**WHAT IS BEING ASKED**
In the entries that follow, how many lines hold the string "moved"? Give only that number.

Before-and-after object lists
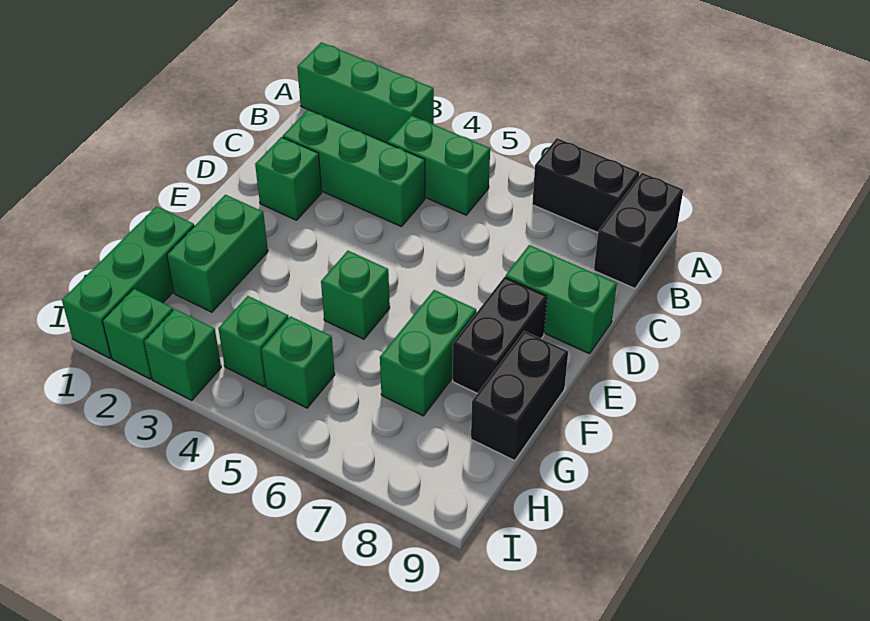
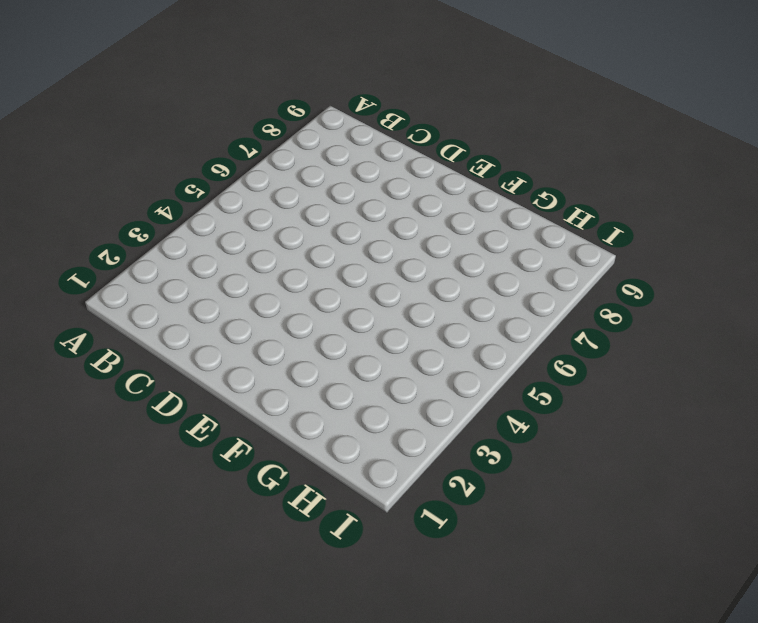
none -> green 1x3 brick [297,42,434,143]
none -> black 1x2 brick [532,138,640,233]
none -> black 1x2 brick [594,173,683,288]

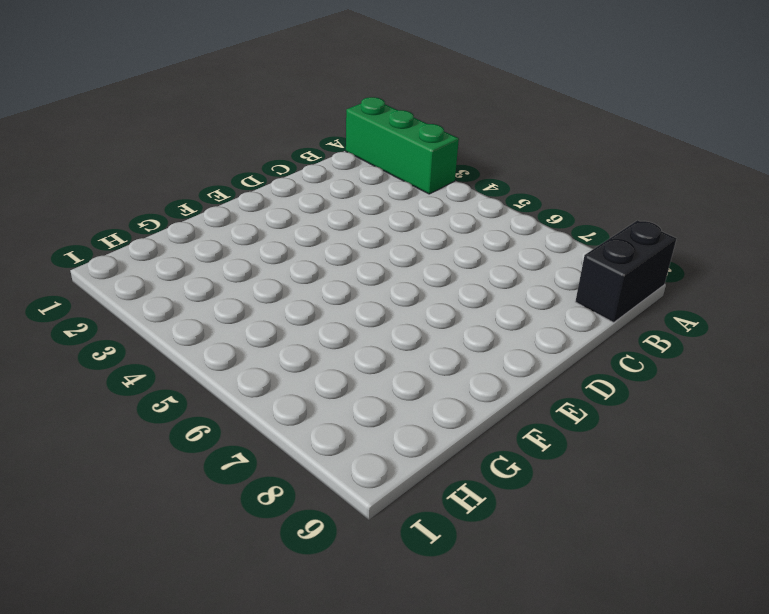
none -> black 1x2 brick [532,138,640,233]
none -> green 1x2 brick [388,116,490,215]
none -> green 1x3 brick [283,110,425,227]

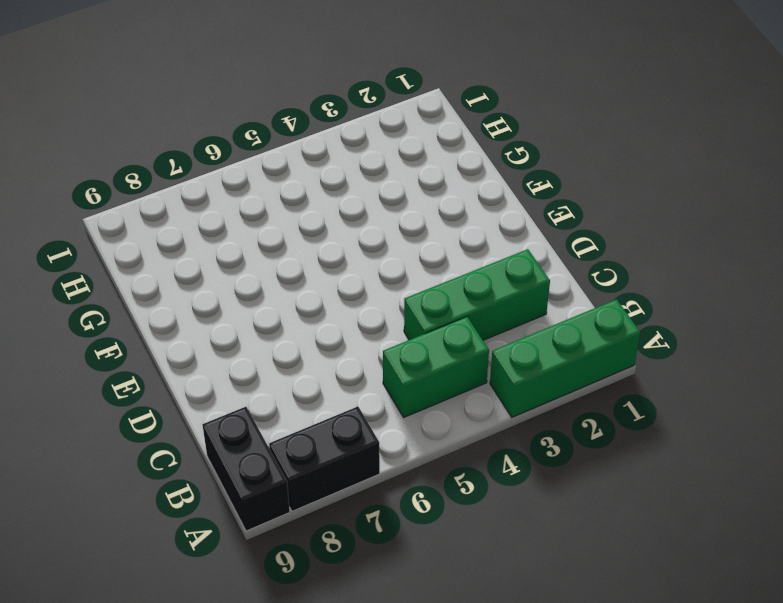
none -> green 1x1 brick [255,137,322,220]
none -> green 1x2 brick [505,245,617,354]
none -> black 1x2 brick [453,277,547,394]

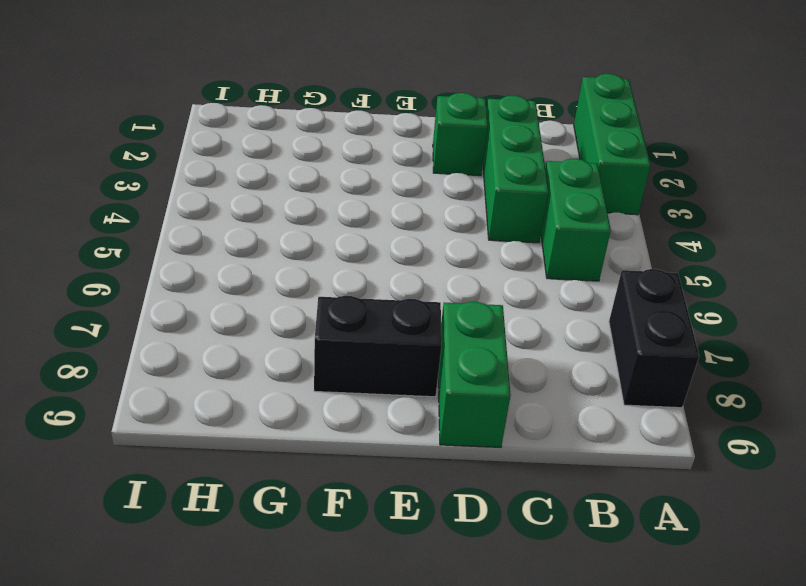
none -> black 1x2 brick [594,173,683,288]
none -> green 1x2 brick [167,195,268,312]
none -> green 1x1 brick [321,251,390,339]

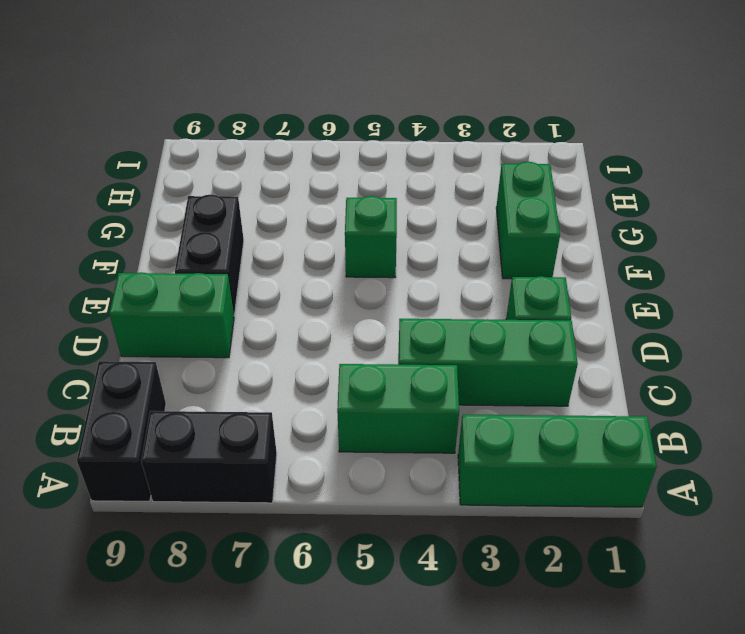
none -> green 1x2 brick [380,290,476,416]
none -> black 1x2 brick [471,331,568,461]
none -> green 1x3 brick [62,206,194,358]

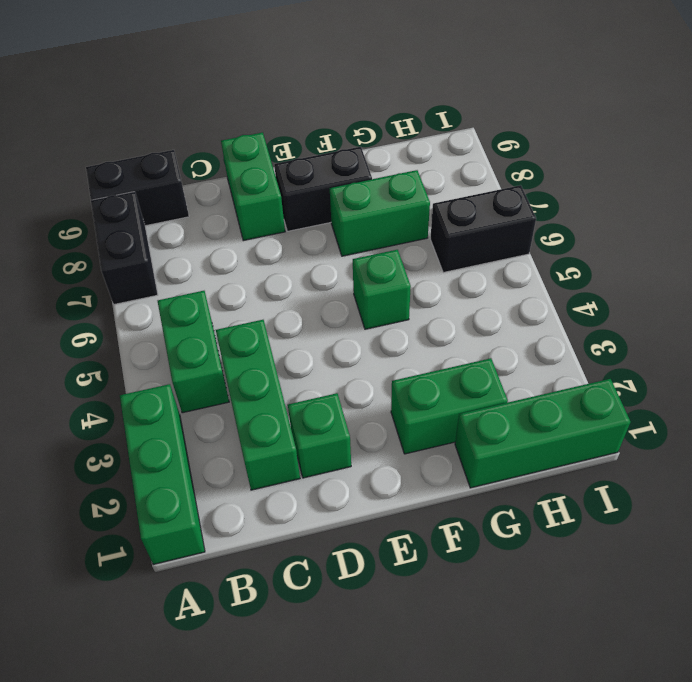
black 1x2 brick [430,185,536,273] -> black 1x2 brick moved to [471,331,568,461]
none -> green 1x1 brick [218,296,288,387]
none -> green 1x1 brick [261,316,335,408]
none -> green 1x1 brick [103,289,173,379]

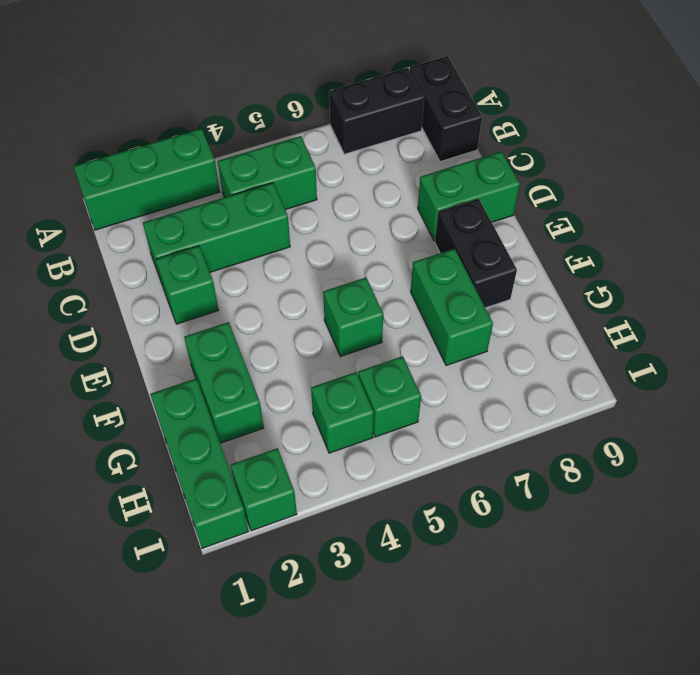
none -> black 1x2 brick [471,331,568,461]
none -> green 1x1 brick [144,309,221,400]

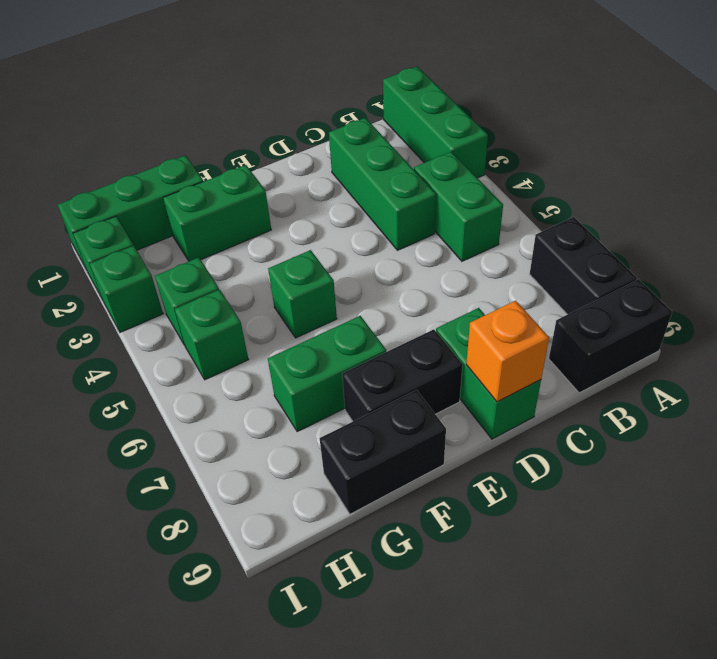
orange 1x1 brick [466,301,549,402] -> none
none -> green 1x1 brick [255,137,322,220]

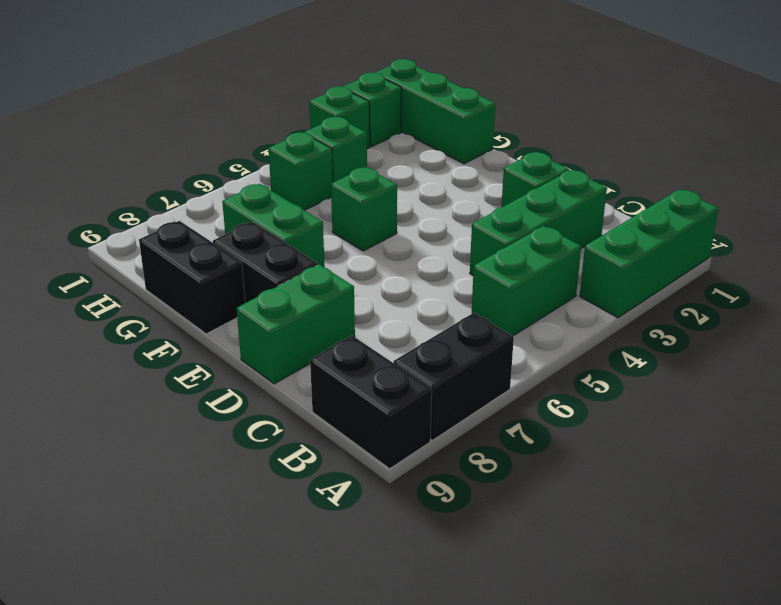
none -> green 1x2 brick [167,195,268,312]

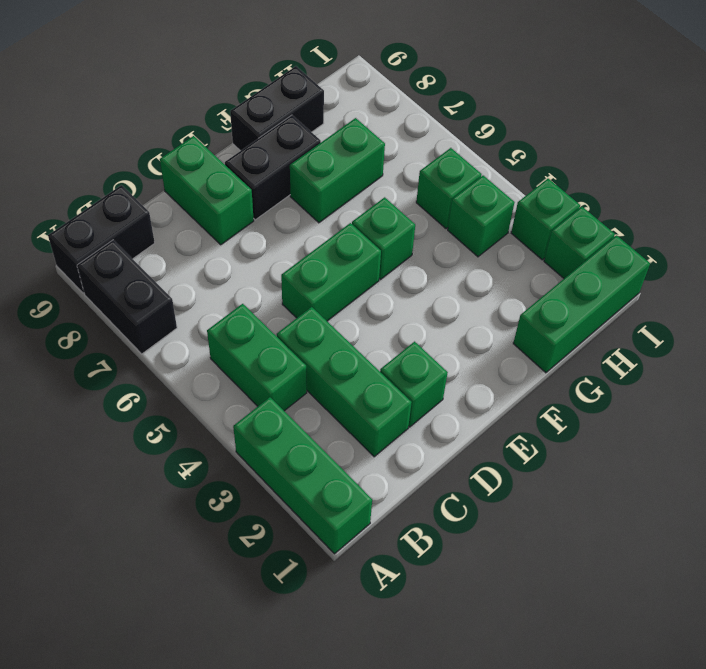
green 1x2 brick [281,223,381,321] -> green 1x2 brick moved to [167,195,268,312]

**TASK RESPONSE**
2